* [Exercise] In the entries below, how many lines hold the word "purple"? Answer with the number only.
_ _ _ _ _ _ _
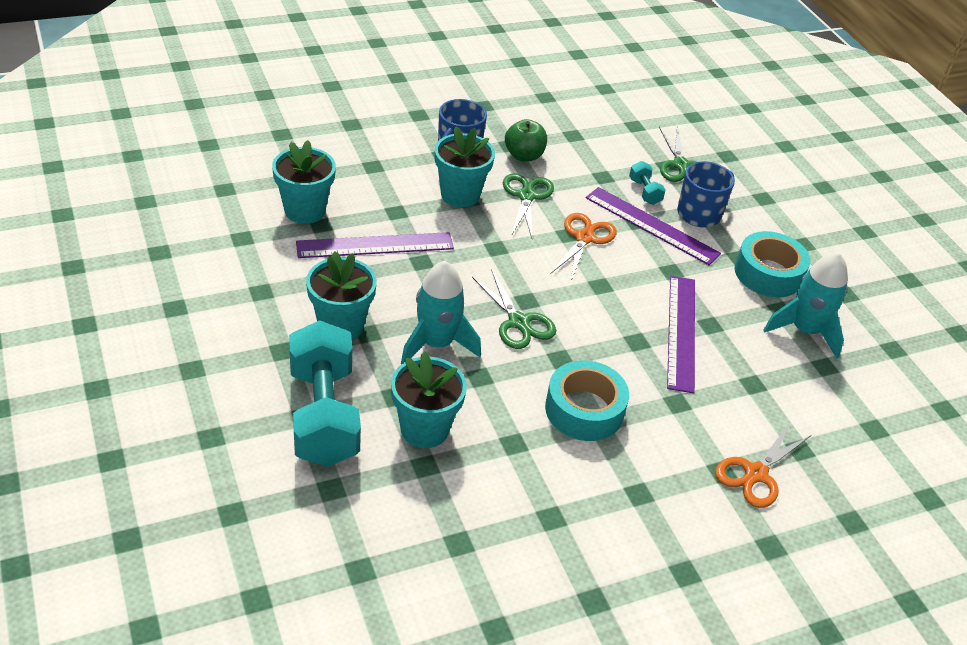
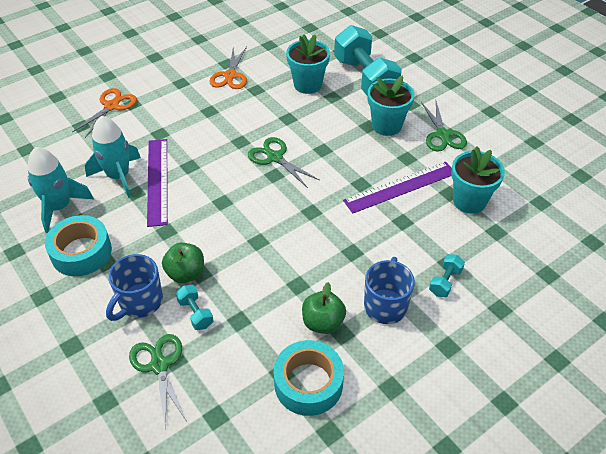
camera: 170 degrees right, 5 degrees up
(388, 153) = (445, 282): none -> turquoise dumbbell
(436, 344) = (322, 130): turquoise rocket -> turquoise rocket (118, 176)
(460, 195) = (361, 254): turquoise flower pot -> none
(526, 196) = (304, 271): green scissors -> green scissors (442, 135)
(584, 238) = (243, 241): orange scissors -> orange scissors (230, 75)
(584, 410) = (218, 115): turquoise tape -> turquoise tape (308, 383)
(651, 225) = (186, 273): purple ruler -> green apple

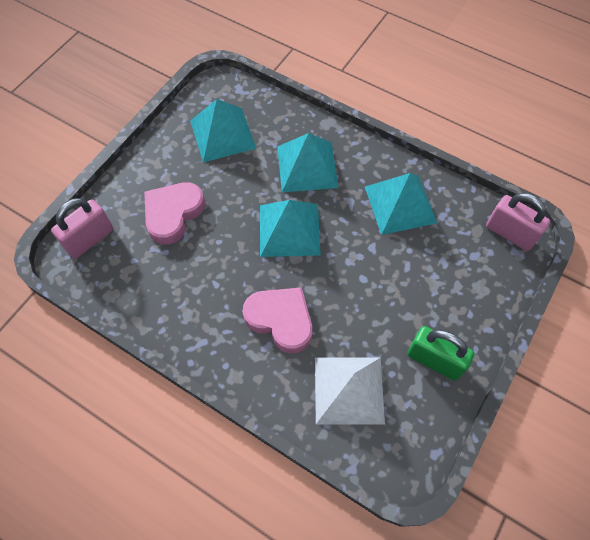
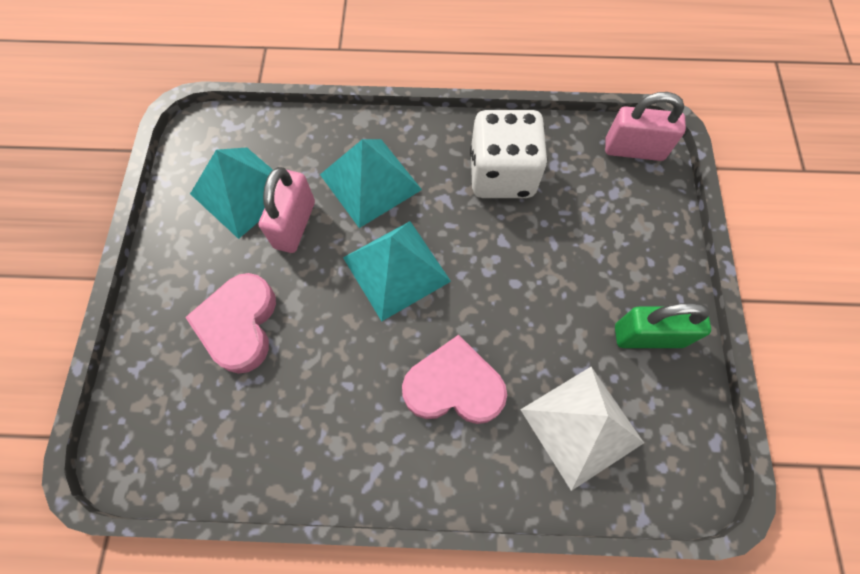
camera: 30 degrees left, 5 degrees up
(90, 239) = (146, 418): pink padlock -> pink padlock (295, 225)
(400, 204) = (502, 174): turquoise pyramid -> white dice

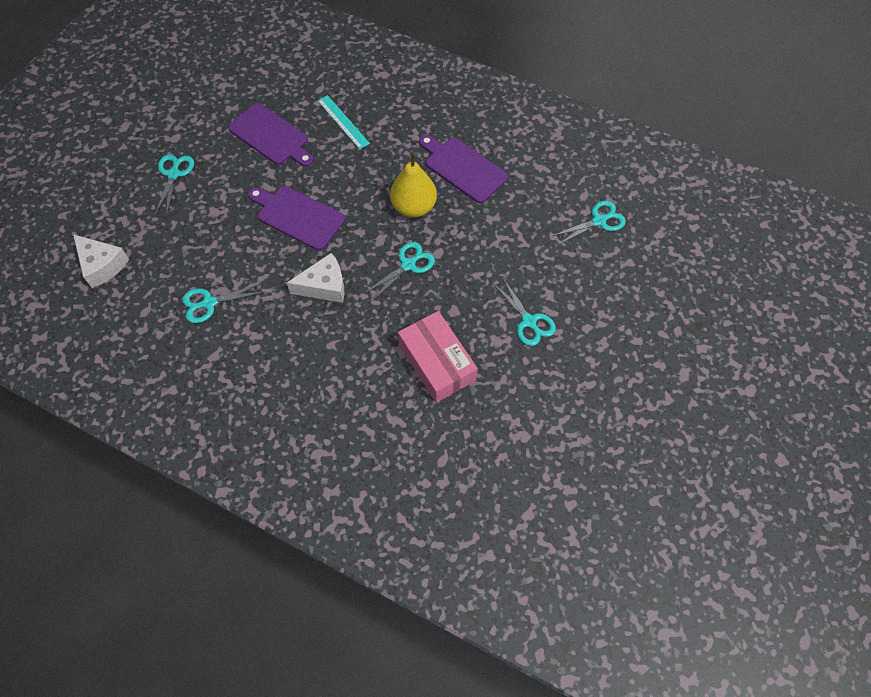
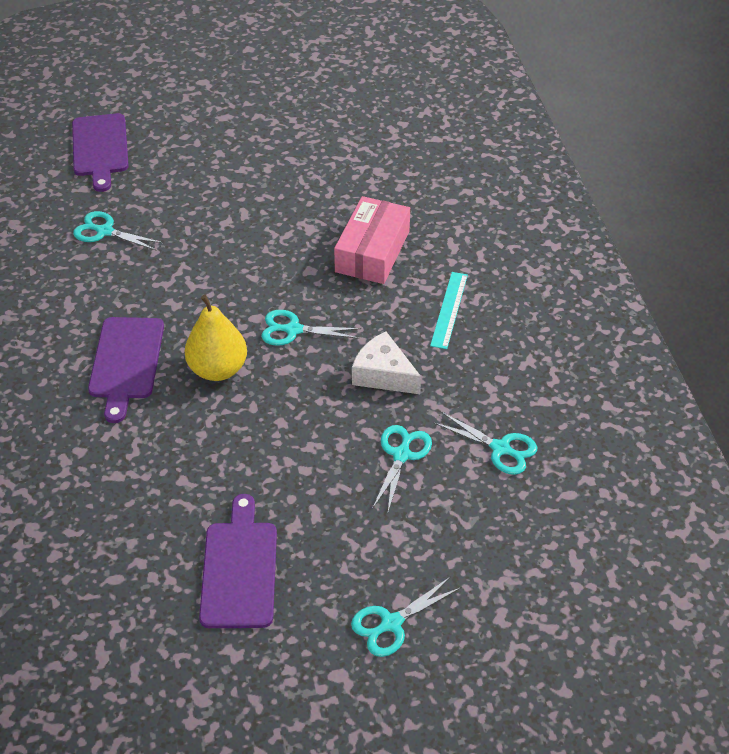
camera: 130 degrees left, 15 degrees down
(102, 265) = (570, 582): white cheese -> none
(297, 216) = (326, 455): purple cutting board -> purple cutting board (100, 148)
(343, 122) = (151, 513): turquoise ruler -> turquoise ruler (449, 309)
(529, 322) = (269, 219): turquoise scissors -> turquoise scissors (401, 454)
_ _ _ _ _ _ _
* [Final answer] 2